### Dataset ###

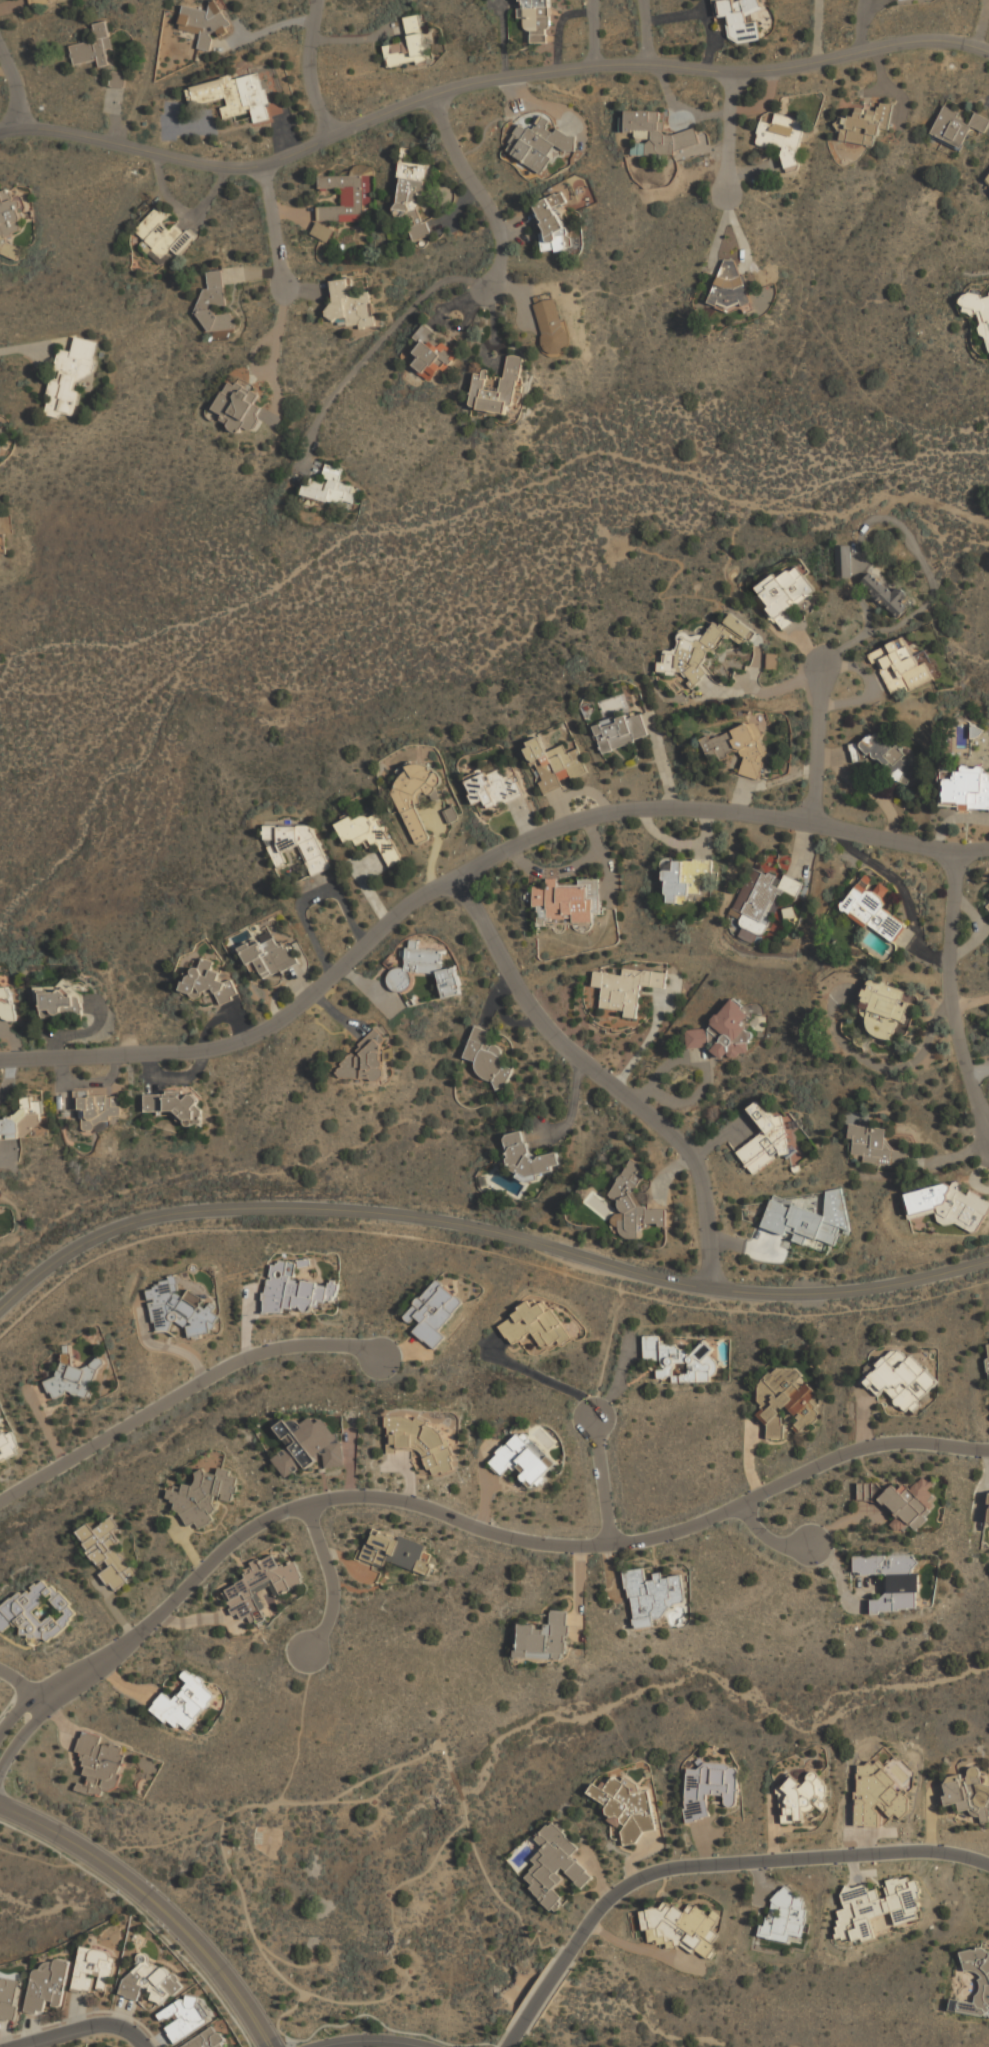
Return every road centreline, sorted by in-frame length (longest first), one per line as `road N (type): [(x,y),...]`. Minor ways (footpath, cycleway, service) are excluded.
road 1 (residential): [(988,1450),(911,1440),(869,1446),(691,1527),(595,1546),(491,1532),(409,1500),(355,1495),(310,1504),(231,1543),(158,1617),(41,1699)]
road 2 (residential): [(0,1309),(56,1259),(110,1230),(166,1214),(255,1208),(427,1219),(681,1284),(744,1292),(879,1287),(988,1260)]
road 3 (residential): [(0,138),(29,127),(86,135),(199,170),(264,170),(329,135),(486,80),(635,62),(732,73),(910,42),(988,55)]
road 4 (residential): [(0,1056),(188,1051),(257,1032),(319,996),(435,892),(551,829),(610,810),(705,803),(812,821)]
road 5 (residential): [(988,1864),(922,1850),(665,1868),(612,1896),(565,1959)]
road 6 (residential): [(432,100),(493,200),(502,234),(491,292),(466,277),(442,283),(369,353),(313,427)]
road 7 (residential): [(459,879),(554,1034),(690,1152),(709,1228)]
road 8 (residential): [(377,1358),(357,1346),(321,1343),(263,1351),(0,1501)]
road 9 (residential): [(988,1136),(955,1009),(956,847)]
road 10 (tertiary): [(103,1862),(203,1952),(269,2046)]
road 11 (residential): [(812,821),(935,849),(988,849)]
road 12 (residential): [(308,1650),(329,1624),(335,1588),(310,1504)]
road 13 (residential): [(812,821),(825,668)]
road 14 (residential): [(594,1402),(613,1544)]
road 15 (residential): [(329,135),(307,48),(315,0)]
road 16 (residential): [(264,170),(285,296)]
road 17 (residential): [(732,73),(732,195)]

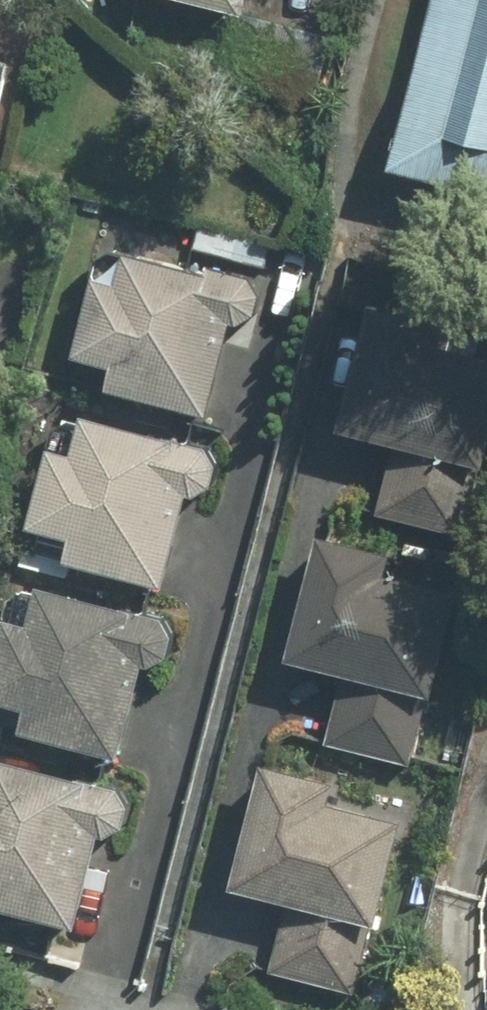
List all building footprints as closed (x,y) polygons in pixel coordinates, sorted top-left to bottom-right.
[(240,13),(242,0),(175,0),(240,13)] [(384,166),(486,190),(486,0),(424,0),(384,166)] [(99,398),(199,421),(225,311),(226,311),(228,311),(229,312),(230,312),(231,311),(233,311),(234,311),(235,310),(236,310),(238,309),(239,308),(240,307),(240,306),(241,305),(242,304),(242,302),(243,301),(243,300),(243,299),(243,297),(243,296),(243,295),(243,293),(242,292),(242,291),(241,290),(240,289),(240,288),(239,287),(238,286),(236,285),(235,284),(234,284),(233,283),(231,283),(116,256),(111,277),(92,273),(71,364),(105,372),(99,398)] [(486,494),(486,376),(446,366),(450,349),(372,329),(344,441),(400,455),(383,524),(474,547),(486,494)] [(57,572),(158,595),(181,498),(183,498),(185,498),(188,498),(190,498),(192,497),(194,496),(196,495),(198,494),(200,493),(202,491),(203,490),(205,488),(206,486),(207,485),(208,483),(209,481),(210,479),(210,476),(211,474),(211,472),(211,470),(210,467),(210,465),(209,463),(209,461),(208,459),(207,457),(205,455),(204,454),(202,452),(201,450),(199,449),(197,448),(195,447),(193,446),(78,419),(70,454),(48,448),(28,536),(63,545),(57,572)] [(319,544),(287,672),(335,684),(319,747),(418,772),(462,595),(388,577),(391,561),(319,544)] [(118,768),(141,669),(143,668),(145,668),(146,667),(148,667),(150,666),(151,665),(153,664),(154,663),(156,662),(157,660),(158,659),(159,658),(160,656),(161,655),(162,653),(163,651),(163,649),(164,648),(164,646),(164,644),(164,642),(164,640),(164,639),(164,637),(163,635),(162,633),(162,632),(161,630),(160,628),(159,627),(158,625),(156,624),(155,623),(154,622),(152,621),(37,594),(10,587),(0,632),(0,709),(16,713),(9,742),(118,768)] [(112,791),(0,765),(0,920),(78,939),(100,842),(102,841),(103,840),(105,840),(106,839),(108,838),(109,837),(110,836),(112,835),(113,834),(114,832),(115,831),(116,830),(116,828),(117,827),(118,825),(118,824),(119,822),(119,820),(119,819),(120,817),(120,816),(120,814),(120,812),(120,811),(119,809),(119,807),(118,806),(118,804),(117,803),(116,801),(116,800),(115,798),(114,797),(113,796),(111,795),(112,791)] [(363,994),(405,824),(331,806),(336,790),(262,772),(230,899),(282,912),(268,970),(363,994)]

###

Work instructions: The entries are to be copied exactly, and each image is to be omitted.

Solution below:
Return every road centreline, sorted by in-frame length (longest first), one per line as `road N (type): [(x,y),...]`. Minor ways (footpath, cycleway, service) are excluded.
road 1 (residential): [(988,1450),(911,1440),(869,1446),(691,1527),(595,1546),(491,1532),(409,1500),(355,1495),(310,1504),(231,1543),(158,1617),(41,1699)]
road 2 (residential): [(0,1309),(56,1259),(110,1230),(166,1214),(255,1208),(427,1219),(681,1284),(744,1292),(879,1287),(988,1260)]
road 3 (residential): [(0,138),(29,127),(86,135),(199,170),(264,170),(329,135),(486,80),(635,62),(732,73),(910,42),(988,55)]
road 4 (residential): [(0,1056),(188,1051),(257,1032),(319,996),(435,892),(551,829),(610,810),(705,803),(812,821)]
road 5 (residential): [(988,1864),(922,1850),(665,1868),(612,1896),(565,1959)]
road 6 (residential): [(432,100),(493,200),(502,234),(491,292),(466,277),(442,283),(369,353),(313,427)]
road 7 (residential): [(459,879),(554,1034),(690,1152),(709,1228)]
road 8 (residential): [(377,1358),(357,1346),(321,1343),(263,1351),(0,1501)]
road 9 (residential): [(988,1136),(955,1009),(956,847)]
road 10 (tertiary): [(103,1862),(203,1952),(269,2046)]
road 11 (residential): [(812,821),(935,849),(988,849)]
road 12 (residential): [(308,1650),(329,1624),(335,1588),(310,1504)]
road 13 (residential): [(812,821),(825,668)]
road 14 (residential): [(594,1402),(613,1544)]
road 15 (residential): [(329,135),(307,48),(315,0)]
road 16 (residential): [(264,170),(285,296)]
road 17 (residential): [(732,73),(732,195)]

List all building footprints as closed (x,y) polygons in pixel coordinates, sorted top-left to bottom-right.
[(240,13),(242,0),(175,0),(240,13)] [(384,166),(486,190),(486,0),(424,0),(384,166)] [(99,398),(199,421),(225,311),(226,311),(228,311),(229,312),(230,312),(231,311),(233,311),(234,311),(235,310),(236,310),(238,309),(239,308),(240,307),(240,306),(241,305),(242,304),(242,302),(243,301),(243,300),(243,299),(243,297),(243,296),(243,295),(243,293),(242,292),(242,291),(241,290),(240,289),(240,288),(239,287),(238,286),(236,285),(235,284),(234,284),(233,283),(231,283),(116,256),(111,277),(92,273),(71,364),(105,372),(99,398)] [(486,494),(486,376),(446,366),(450,349),(372,329),(344,441),(400,455),(383,524),(474,547),(486,494)] [(57,572),(158,595),(181,498),(183,498),(185,498),(188,498),(190,498),(192,497),(194,496),(196,495),(198,494),(200,493),(202,491),(203,490),(205,488),(206,486),(207,485),(208,483),(209,481),(210,479),(210,476),(211,474),(211,472),(211,470),(210,467),(210,465),(209,463),(209,461),(208,459),(207,457),(205,455),(204,454),(202,452),(201,450),(199,449),(197,448),(195,447),(193,446),(78,419),(70,454),(48,448),(28,536),(63,545),(57,572)] [(319,544),(287,672),(335,684),(319,747),(418,772),(462,595),(388,577),(391,561),(319,544)] [(118,768),(141,669),(143,668),(145,668),(146,667),(148,667),(150,666),(151,665),(153,664),(154,663),(156,662),(157,660),(158,659),(159,658),(160,656),(161,655),(162,653),(163,651),(163,649),(164,648),(164,646),(164,644),(164,642),(164,640),(164,639),(164,637),(163,635),(162,633),(162,632),(161,630),(160,628),(159,627),(158,625),(156,624),(155,623),(154,622),(152,621),(37,594),(10,587),(0,632),(0,709),(16,713),(9,742),(118,768)] [(112,791),(0,765),(0,920),(78,939),(100,842),(102,841),(103,840),(105,840),(106,839),(108,838),(109,837),(110,836),(112,835),(113,834),(114,832),(115,831),(116,830),(116,828),(117,827),(118,825),(118,824),(119,822),(119,820),(119,819),(120,817),(120,816),(120,814),(120,812),(120,811),(119,809),(119,807),(118,806),(118,804),(117,803),(116,801),(116,800),(115,798),(114,797),(113,796),(111,795),(112,791)] [(363,994),(405,824),(331,806),(336,790),(262,772),(230,899),(282,912),(268,970),(363,994)]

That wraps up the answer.